**Stated exercise:**
Copy every line of the listing below word for word, leaving out the pictures.

**Entries provided:**
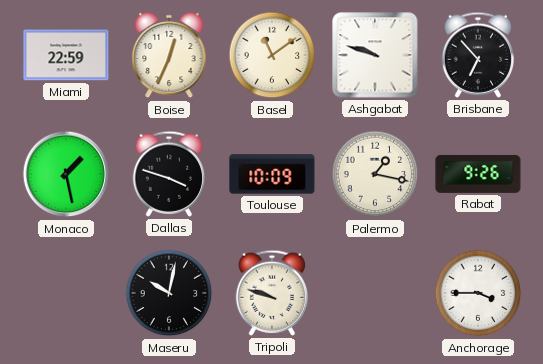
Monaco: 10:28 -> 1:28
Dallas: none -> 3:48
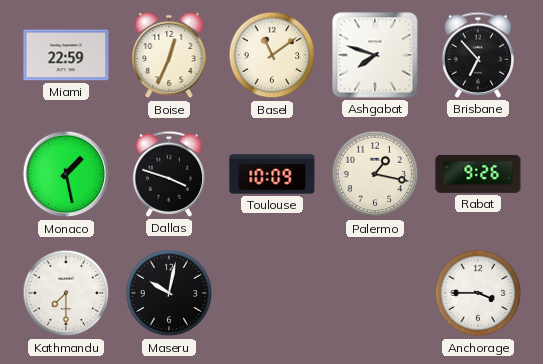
Ashgabat: 9:48 -> 7:48
Kathmandu: none -> 7:30
Tripoli: 9:48 -> none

**Full answer:**
Monaco: 10:28 -> 1:28
Dallas: none -> 3:48
Ashgabat: 9:48 -> 7:48
Kathmandu: none -> 7:30
Tripoli: 9:48 -> none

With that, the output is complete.